Problem details: Please make an exact copy of the lines from the one holding "yellow cheese: 10 -> 6" through the end of the data, both ends included, with no pictures.

★ ★ ★ ★

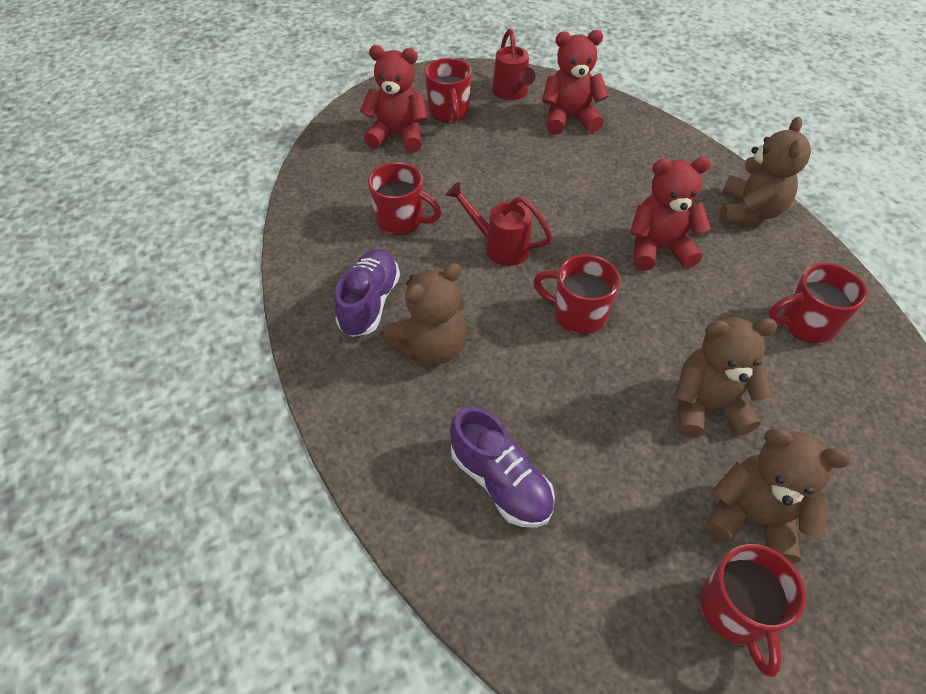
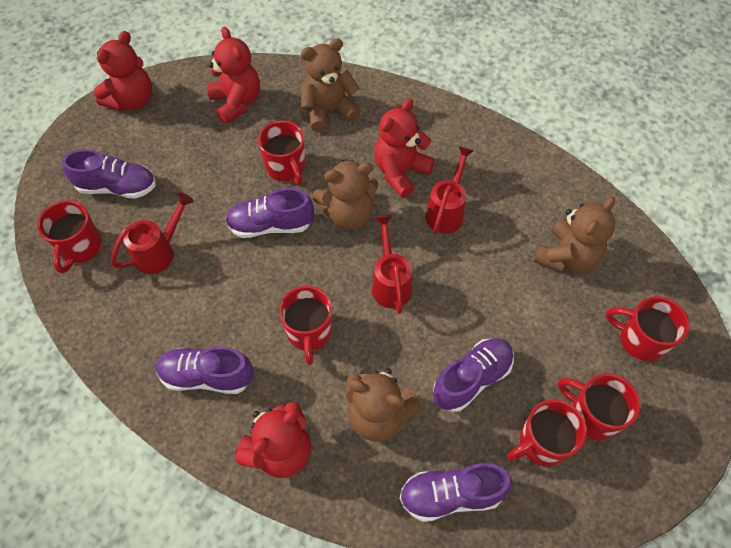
purple shoe: 2 -> 5
red mug: 5 -> 6
red teddy bear: 3 -> 4
red watering can: 2 -> 3

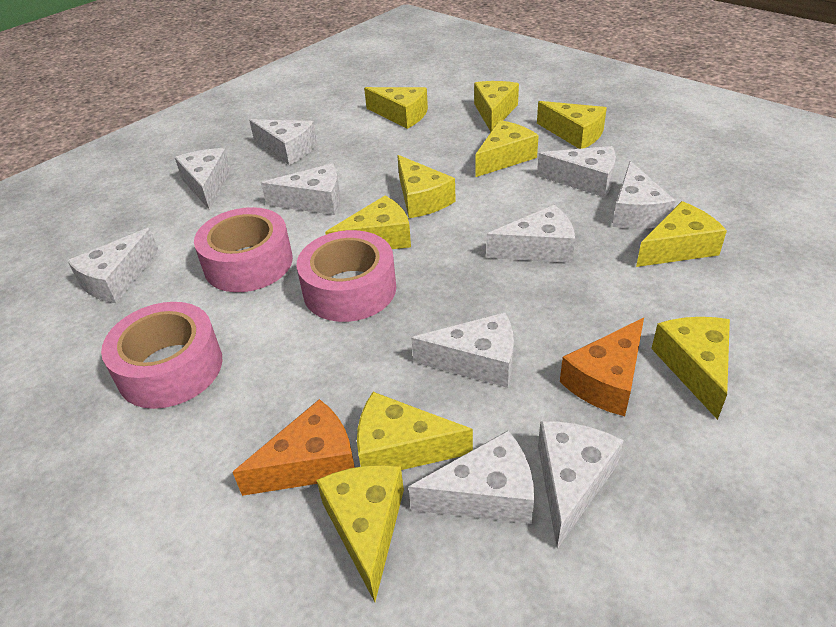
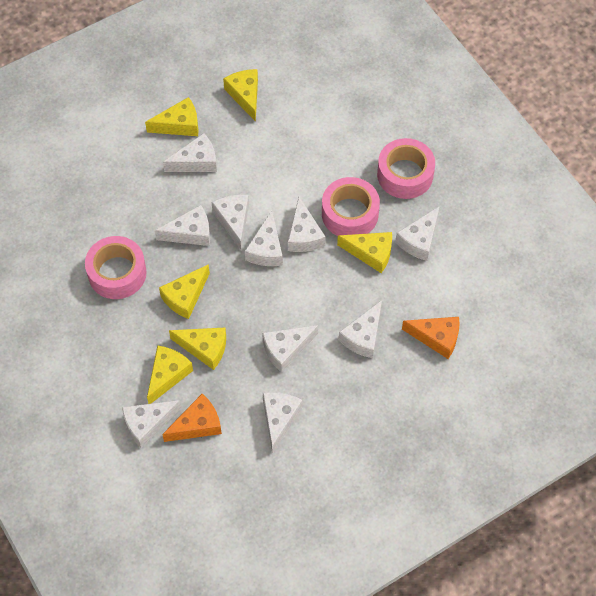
yellow cheese: 10 -> 6

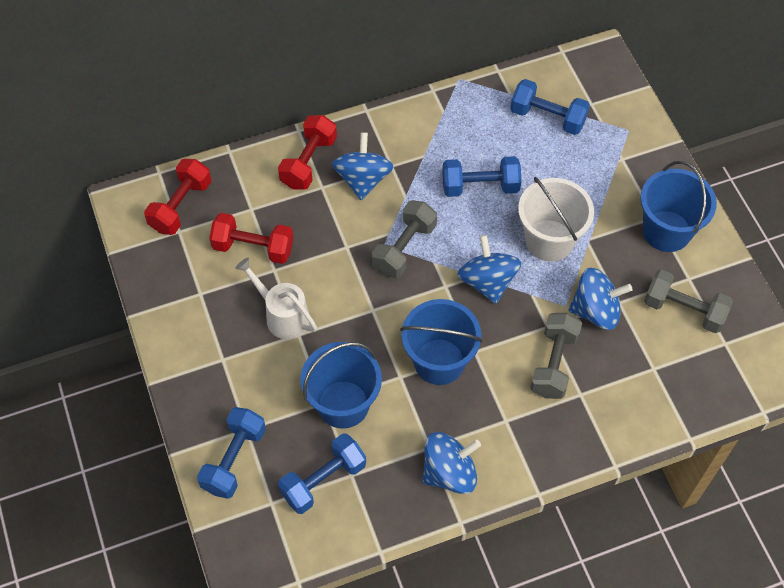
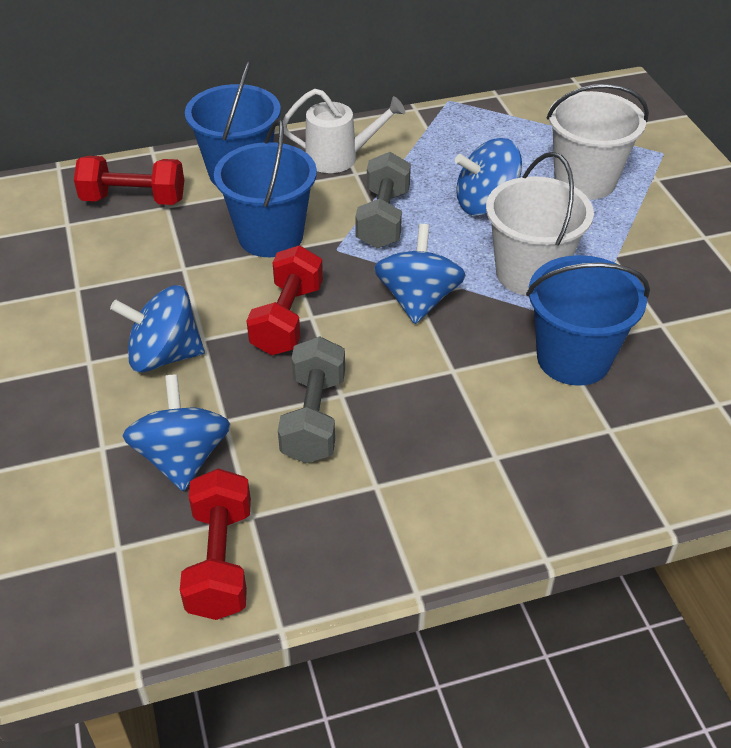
blue dumbbell: 4 -> 0
grey dumbbell: 3 -> 2
white bucket: 1 -> 2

★ ★ ★ ★

Reply to the task:
yellow cheese: 10 -> 6

blue dumbbell: 4 -> 0
grey dumbbell: 3 -> 2
white bucket: 1 -> 2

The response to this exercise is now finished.